Would you transcribe the listing that follows word for word, skipping pictures?

* **MATERIAL SHOWN**
##########

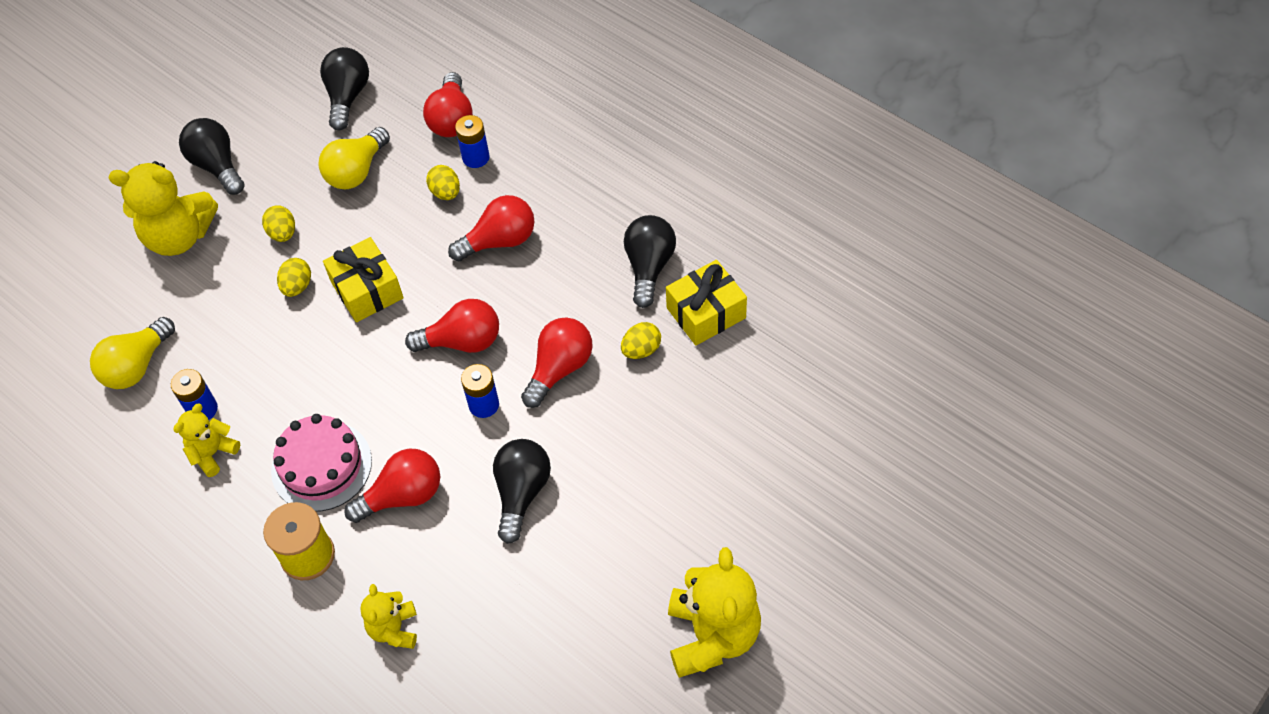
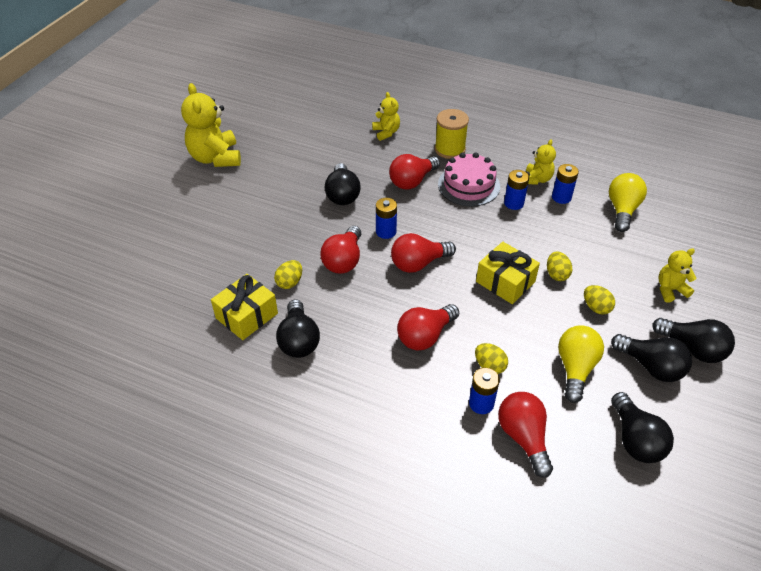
camera: 160 degrees right, 10 degrees down
yellow teddy bear [109,161,218,256] -> yellow teddy bear [659,248,697,303], size x0.55
none -> blue battery [504,170,529,210]
none -> black light bulb [611,334,692,382]

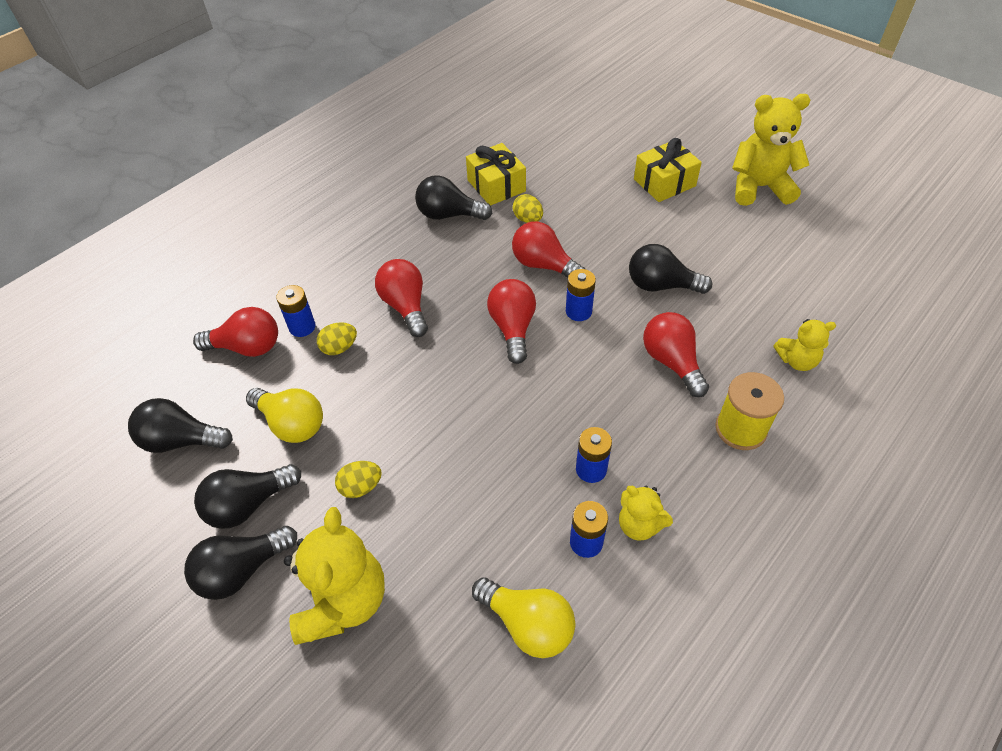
camera: 110 degrees right, 5 degrees up
pink cake [438,152,500,206] -> none
yellow gift [476,242,540,304] -> yellow gift moved to [634,138,702,202]
yellow egg [547,251,572,281] -> none
yellow teddy bear [659,248,697,303] -> yellow teddy bear [284,507,385,645], size x1.82

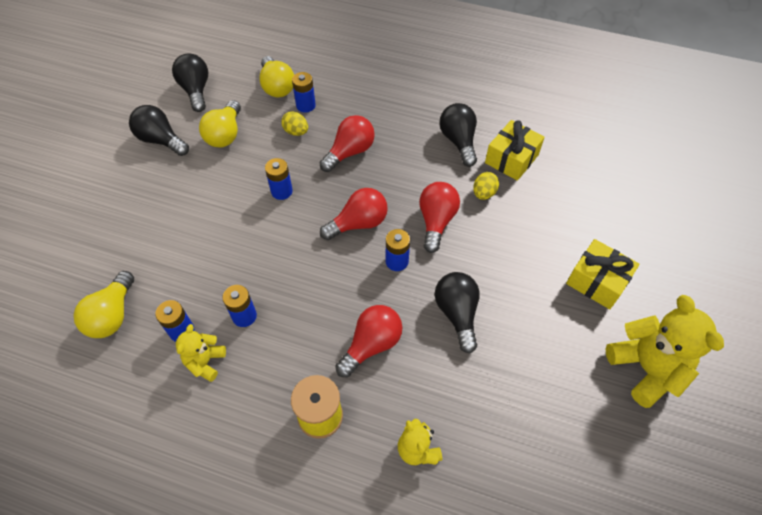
camera: 65 degrees right, 5 degrees up
black light bulb [184,526,297,600] -> none
red light bulb [193,307,278,357] -> yellow light bulb [259,56,294,97]
yellow teddy bear [284,507,385,645] -> none
yellow egg [335,461,382,498] -> none
none -> blue battery [265,158,293,200]

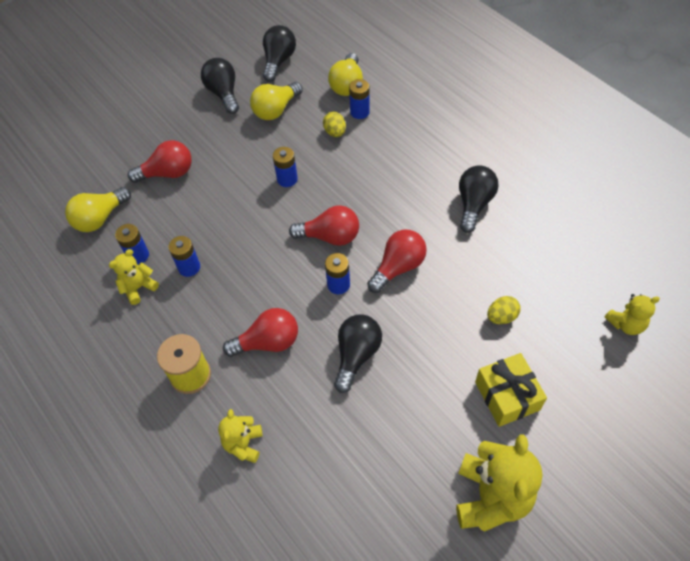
camera: 35 degrees right, 0 degrees up
red light bulb [320,115,375,172] -> red light bulb moved to [128,140,192,183]
yellow egg [473,172,499,200] -> yellow egg moved to [487,296,521,324]
yellow gift [485,120,545,181] -> none
none -> yellow teddy bear [605,294,660,335]

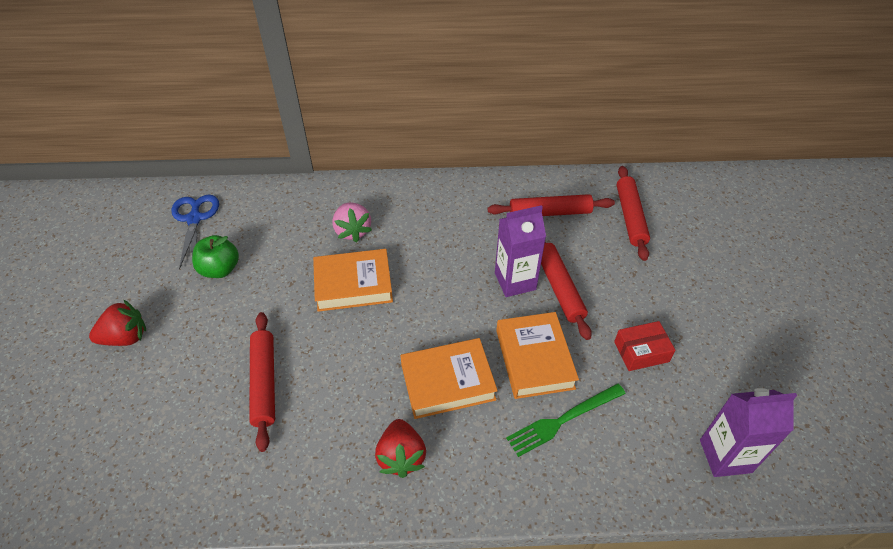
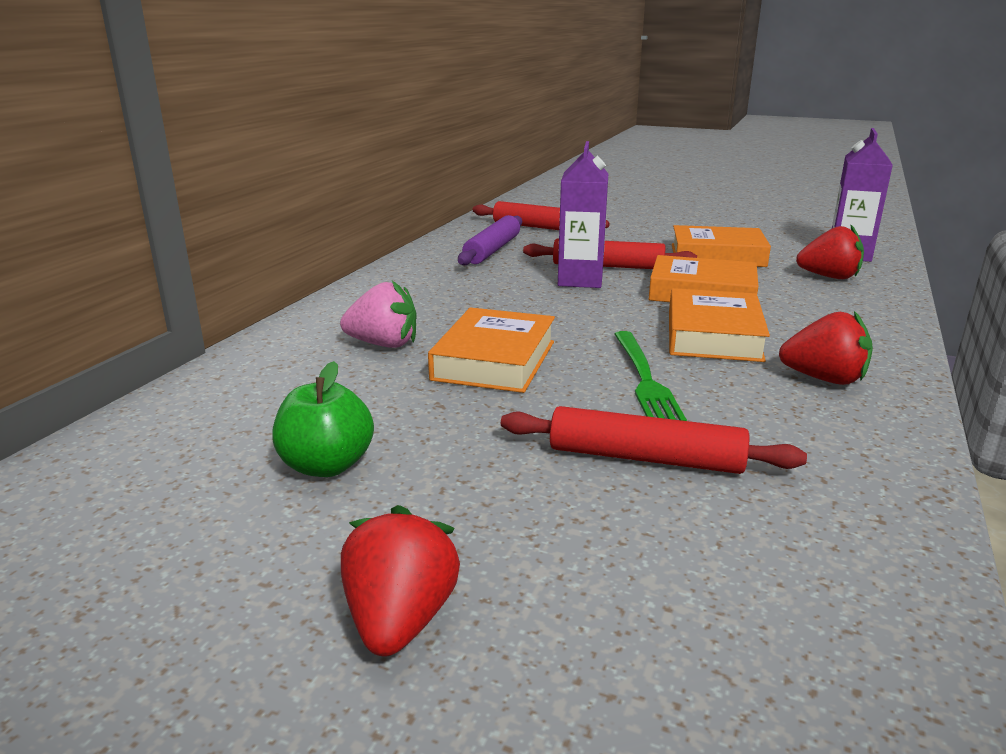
camera: 65 degrees left, 25 degrees down
blue scissors [171,195,219,270] -> none
red rolling pin [488,194,615,216] -> purple rolling pin [458,215,522,265]
green fork [506,383,626,457] -> green fork moved to [614,331,687,421]
red box [614,321,675,371] -> orange book [672,225,771,267]
none -> red strawberry [796,225,864,279]

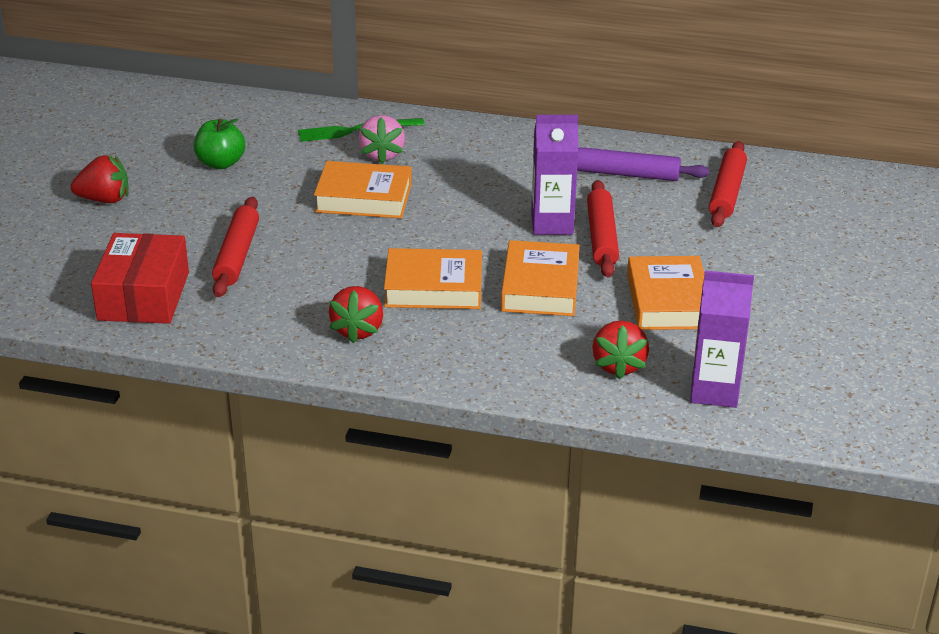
camera: 80 degrees right, 10 degrees up
green fork [614,331,687,421] -> green fork moved to [298,118,425,142]
none -> red box [91,233,189,324]

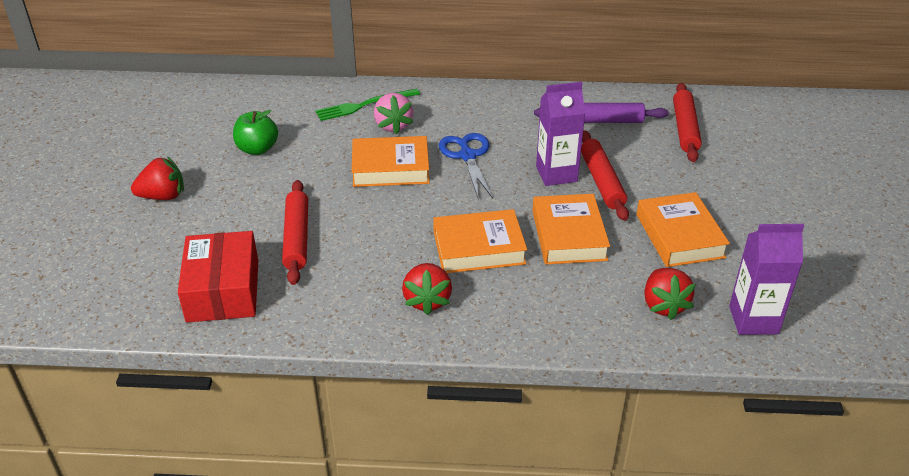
camera: 10 degrees left, 5 degrees up
none -> blue scissors [439,133,493,198]

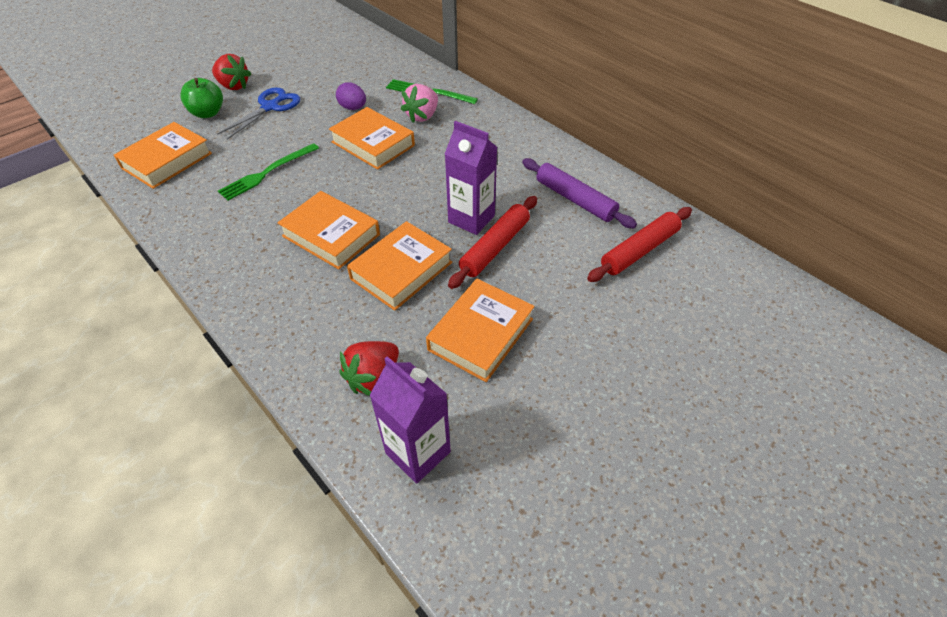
camera: 45 degrees right, 10 degrees up
red box [178,231,258,323] -> orange book [114,122,212,189]
green apple [233,110,278,155] -> green apple moved to [180,78,223,118]
red rolling pin [282,180,308,285] -> none
red strawberry [402,263,452,315] -> none
blue scissors [439,133,493,198] -> blue scissors moved to [217,87,300,140]
none -> green fork [218,143,319,201]
none -> purple egg [336,82,366,110]

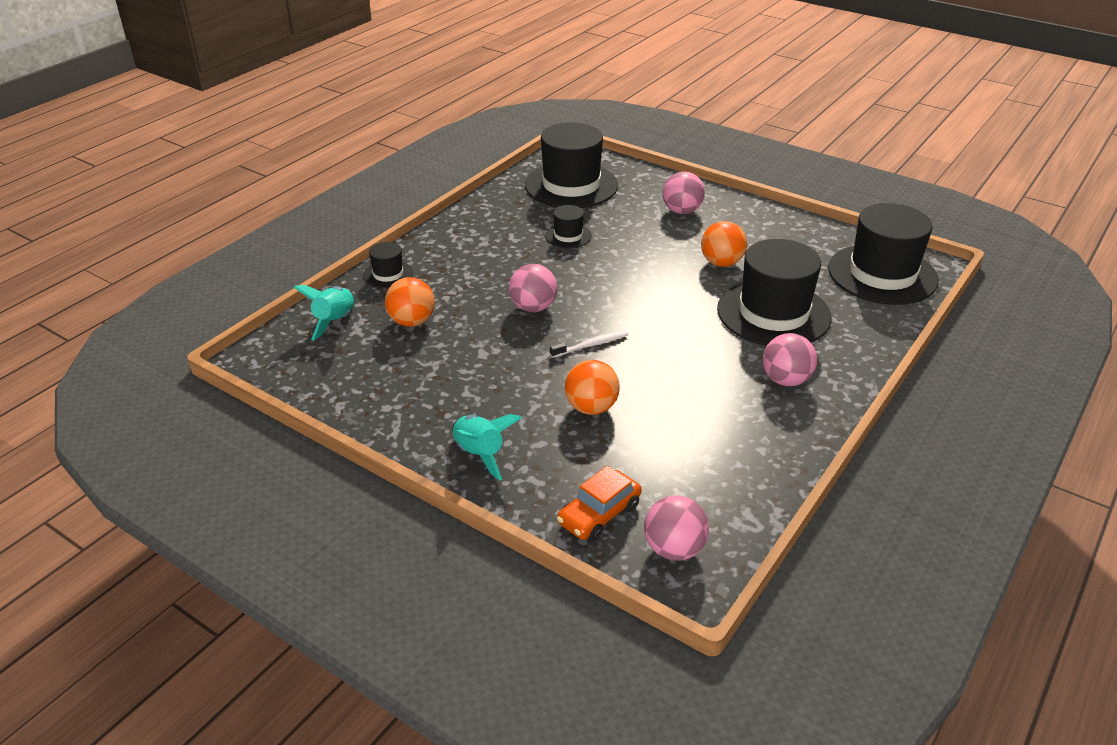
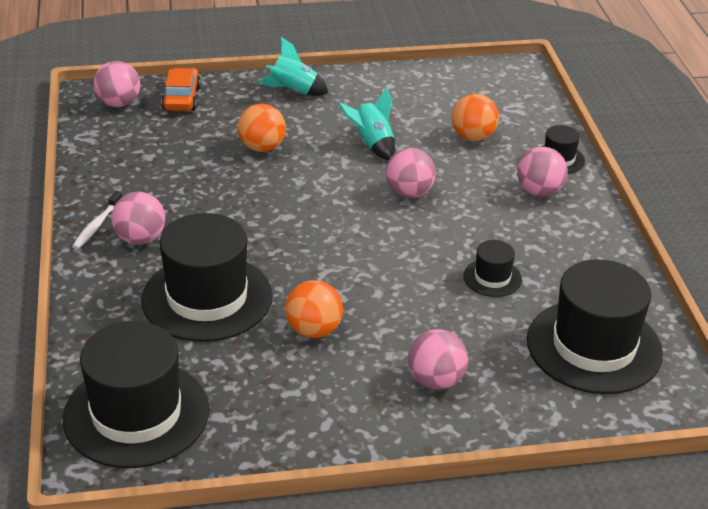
camera: 135 degrees right, 0 degrees up
turquoise rocket [293,285,355,341] -> turquoise rocket moved to [338,87,395,160]
white toothbrush [550,330,629,358] -> white toothbrush moved to [72,191,122,249]
none -> pink ball [517,147,568,197]

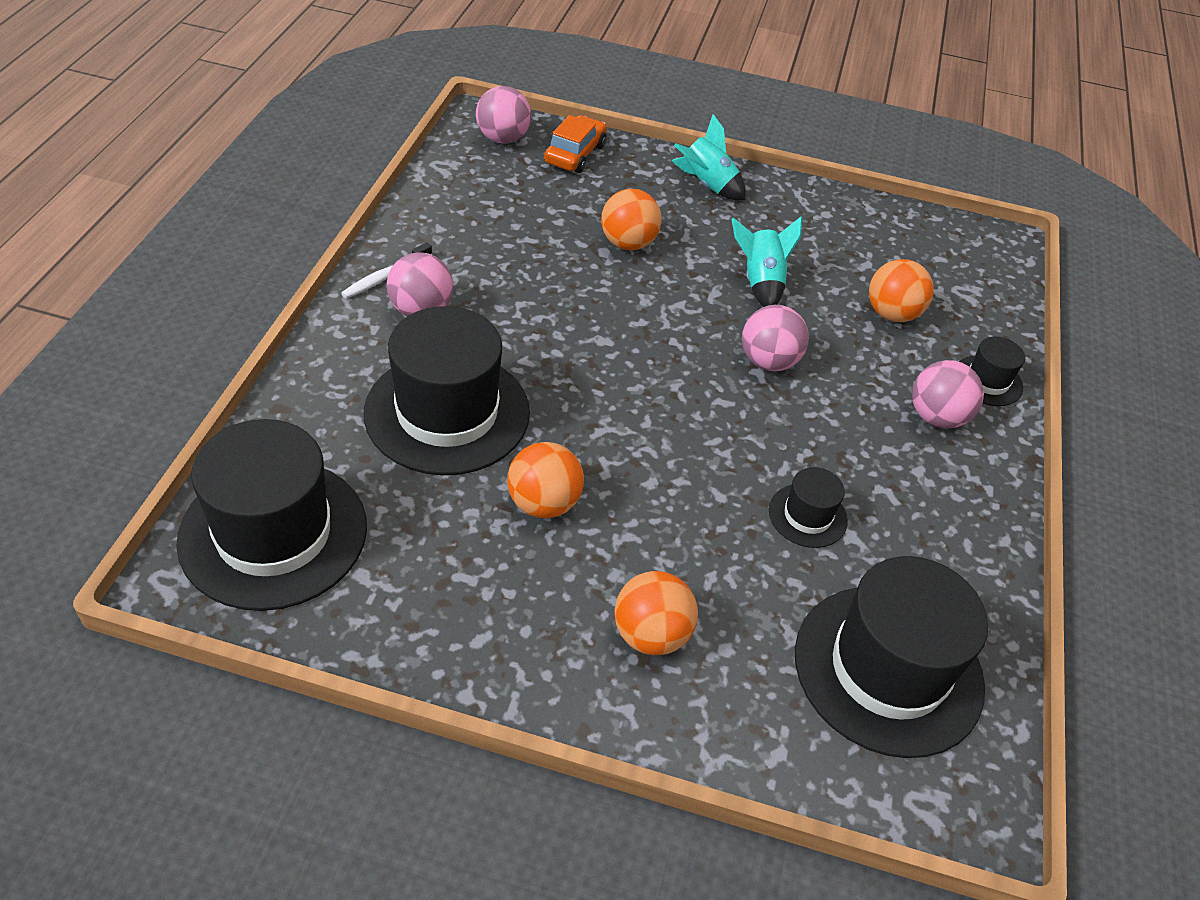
camera: 20 degrees right, 10 degrees up
pink ball [408,329,468,390] -> orange ball [614,571,698,655]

##########

* **SOLUTION TO THIS EXERCISE**
camera: 160 degrees right, 10 degrees down
yellow teddy bear [109,161,218,256] -> yellow teddy bear [659,248,697,303], size x0.55
none -> blue battery [504,170,529,210]
none -> black light bulb [611,334,692,382]

camera: 110 degrees right, 5 degrees up
pink cake [438,152,500,206] -> none
yellow gift [476,242,540,304] -> yellow gift moved to [634,138,702,202]
yellow egg [547,251,572,281] -> none
yellow teddy bear [659,248,697,303] -> yellow teddy bear [284,507,385,645], size x1.82

camera: 65 degrees right, 5 degrees up
black light bulb [184,526,297,600] -> none
red light bulb [193,307,278,357] -> yellow light bulb [259,56,294,97]
yellow teddy bear [284,507,385,645] -> none
yellow egg [335,461,382,498] -> none
none -> blue battery [265,158,293,200]

camera: 35 degrees right, 0 degrees up
red light bulb [320,115,375,172] -> red light bulb moved to [128,140,192,183]
yellow egg [473,172,499,200] -> yellow egg moved to [487,296,521,324]
yellow gift [485,120,545,181] -> none
none -> yellow teddy bear [605,294,660,335]

camera: 65 degrees left, 25 degrees down
blue scissors [171,195,219,270] -> none
red rolling pin [488,194,615,216] -> purple rolling pin [458,215,522,265]
green fork [506,383,626,457] -> green fork moved to [614,331,687,421]
red box [614,321,675,371] -> orange book [672,225,771,267]
none -> red strawberry [796,225,864,279]

camera: 80 degrees right, 10 degrees up
green fork [614,331,687,421] -> green fork moved to [298,118,425,142]
none -> red box [91,233,189,324]

camera: 10 degrees left, 5 degrees up
none -> blue scissors [439,133,493,198]

camera: 45 degrees right, 10 degrees up
red box [178,231,258,323] -> orange book [114,122,212,189]
green apple [233,110,278,155] -> green apple moved to [180,78,223,118]
red rolling pin [282,180,308,285] -> none
red strawberry [402,263,452,315] -> none
blue scissors [439,133,493,198] -> blue scissors moved to [217,87,300,140]
none -> green fork [218,143,319,201]
none -> purple egg [336,82,366,110]

camera: 135 degrees right, 0 degrees up
turquoise rocket [293,285,355,341] -> turquoise rocket moved to [338,87,395,160]
white toothbrush [550,330,629,358] -> white toothbrush moved to [72,191,122,249]
none -> pink ball [517,147,568,197]

camera: 20 degrees right, 10 degrees up
pink ball [408,329,468,390] -> orange ball [614,571,698,655]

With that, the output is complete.